Skip the pictures. Copy all the rest of the records down exactly.
:: Study material ::
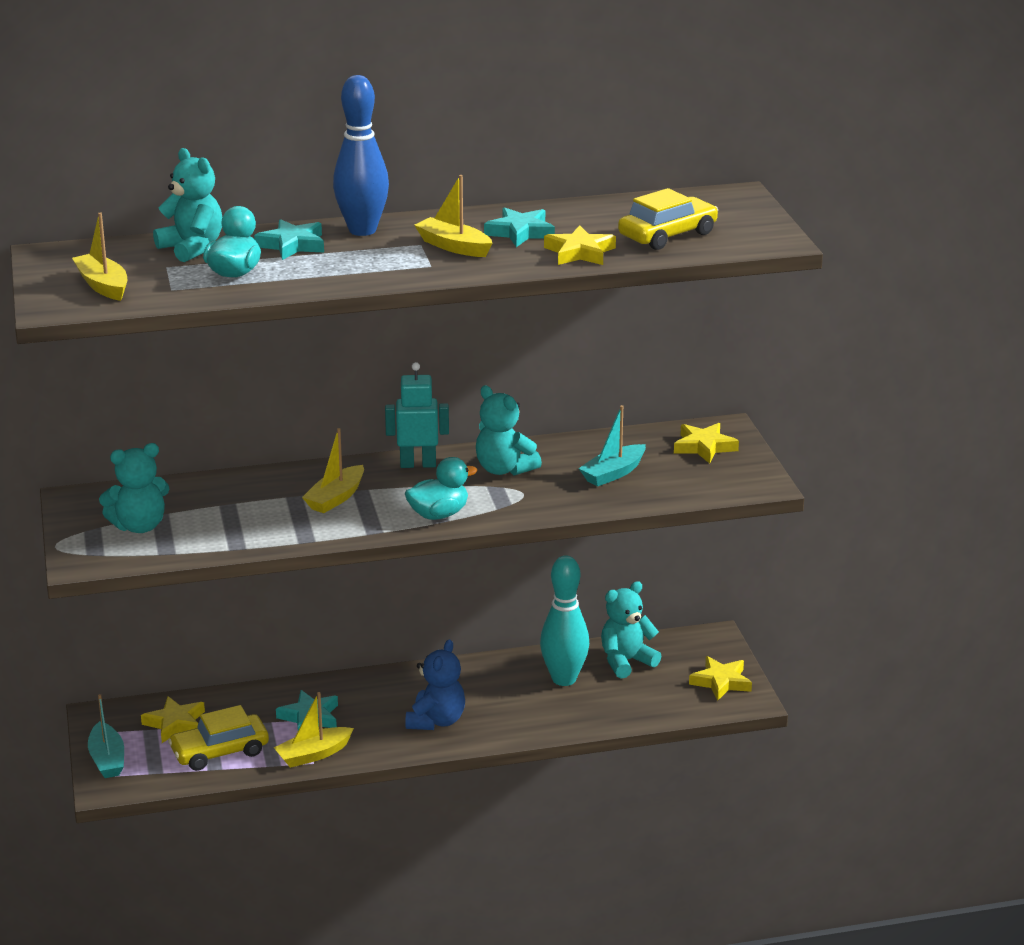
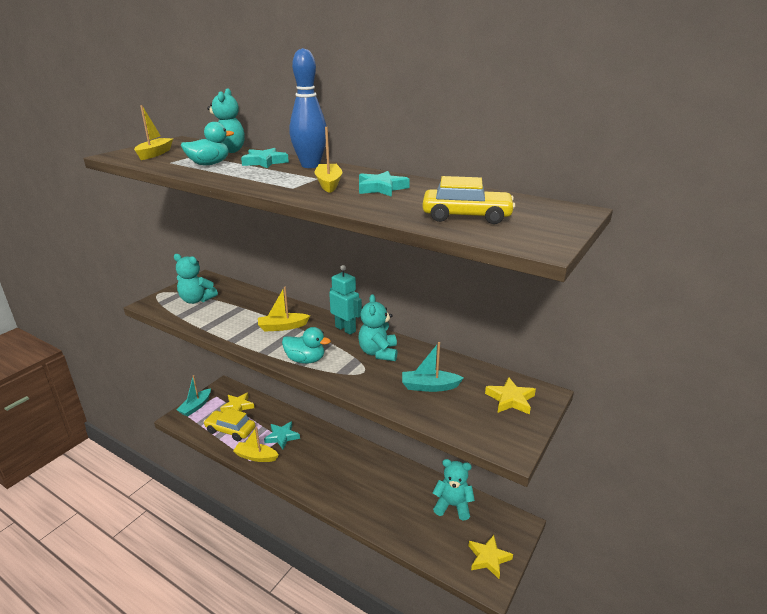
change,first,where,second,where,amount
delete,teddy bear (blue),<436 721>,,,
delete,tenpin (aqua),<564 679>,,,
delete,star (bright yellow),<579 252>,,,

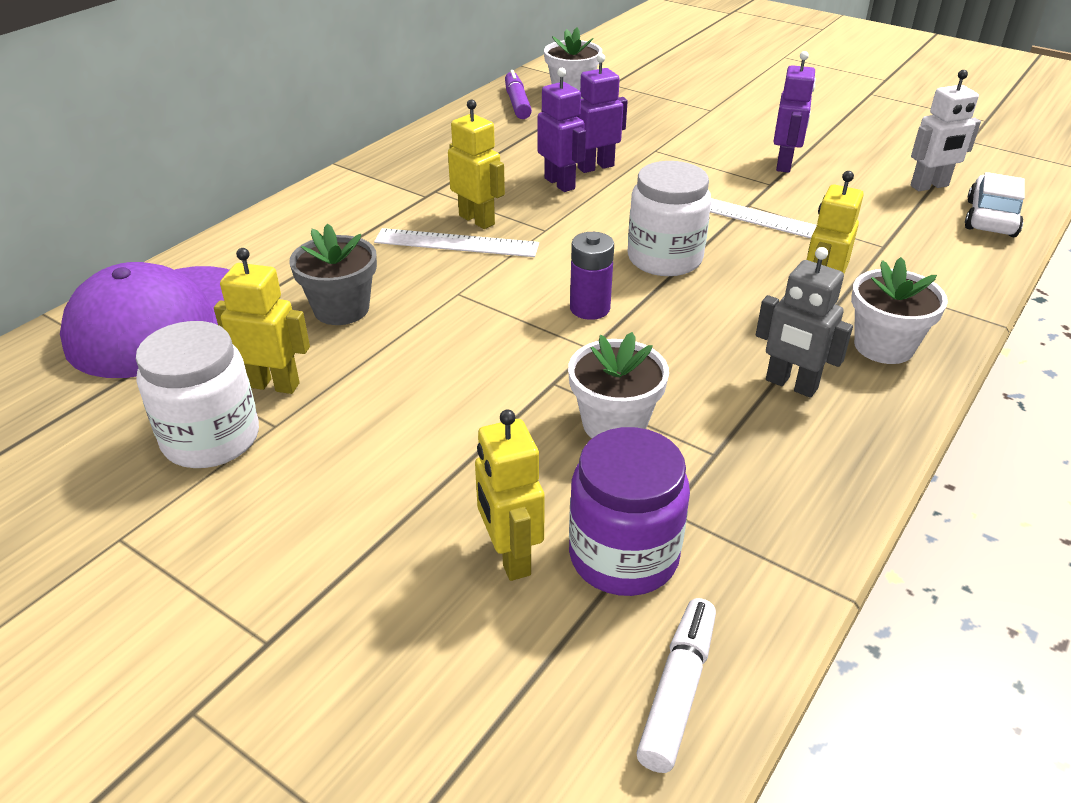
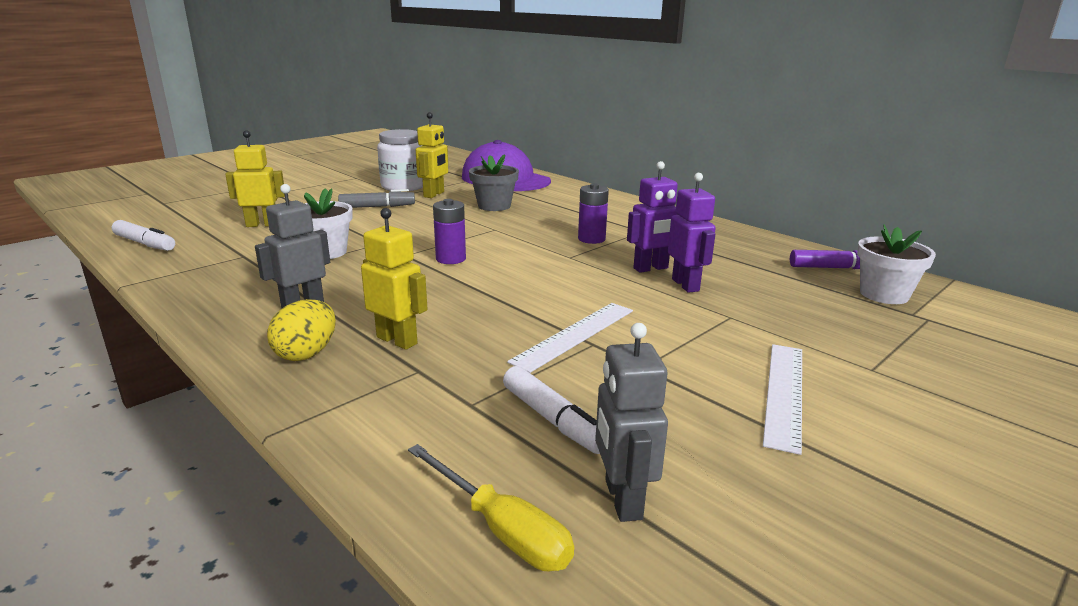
change,first,where,second,where,amount
replace,flower pot (white),<883 346>,toy egg (bright yellow),<306 353>,
insert,,,marker pen (ash-grey),<377 207>,
replace,toy car (white),<991 218>,screwdriver (bright yellow),<501 529>,
insert,,,marker pen (white),<553 420>,
replace,robot (bright yellow),<477 220>,battery (purple),<591 239>,
recolor,robot (white),<929 186>,robot (ash-grey),<622 499>,
move,ruler (white),<456 243>,,<785 393>,
delete,jam jar (purple),<623 556>,,,
delete,jam jar (white),<664 258>,,,
delete,robot (purple),<784 164>,,,

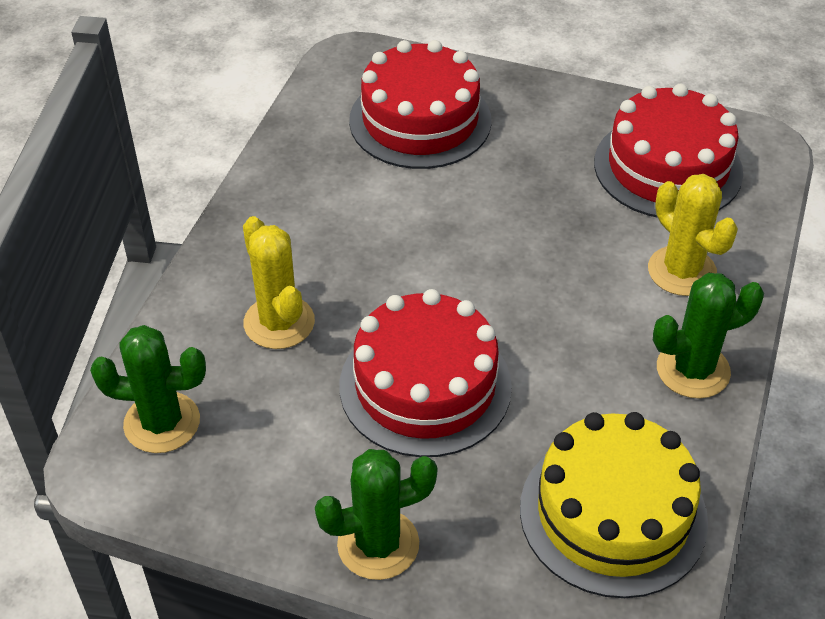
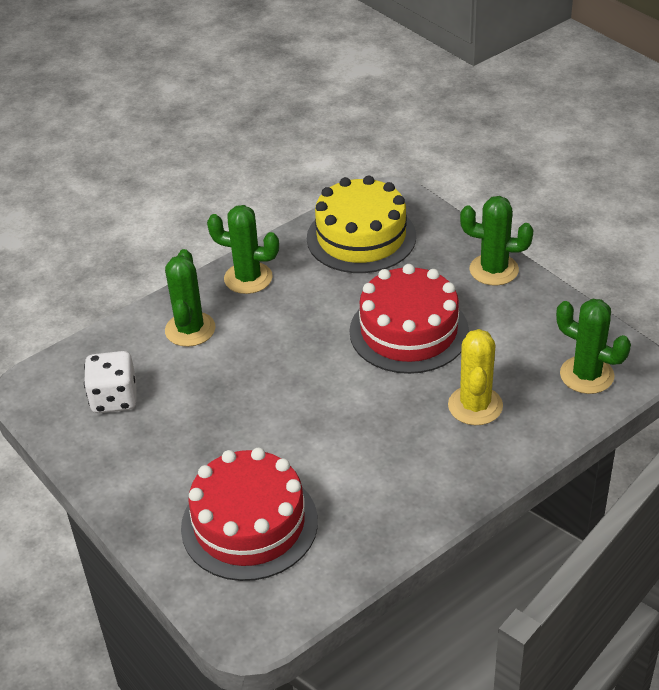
change,first,where,second,where,amount
replace,cake (red),<668 167>,game die (white),<114 398>,
recolor,prickly plant (bright yellow),<682 271>,prickly plant (emerald),<190 329>,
:::
| Expected answer |
change,first,where,second,where,amount
delete,teddy bear (blue),<436 721>,,,
delete,tenpin (aqua),<564 679>,,,
delete,star (bright yellow),<579 252>,,,

change,first,where,second,where,amount
replace,flower pot (white),<883 346>,toy egg (bright yellow),<306 353>,
insert,,,marker pen (ash-grey),<377 207>,
replace,toy car (white),<991 218>,screwdriver (bright yellow),<501 529>,
insert,,,marker pen (white),<553 420>,
replace,robot (bright yellow),<477 220>,battery (purple),<591 239>,
recolor,robot (white),<929 186>,robot (ash-grey),<622 499>,
move,ruler (white),<456 243>,,<785 393>,
delete,jam jar (purple),<623 556>,,,
delete,jam jar (white),<664 258>,,,
delete,robot (purple),<784 164>,,,

change,first,where,second,where,amount
replace,cake (red),<668 167>,game die (white),<114 398>,
recolor,prickly plant (bright yellow),<682 271>,prickly plant (emerald),<190 329>,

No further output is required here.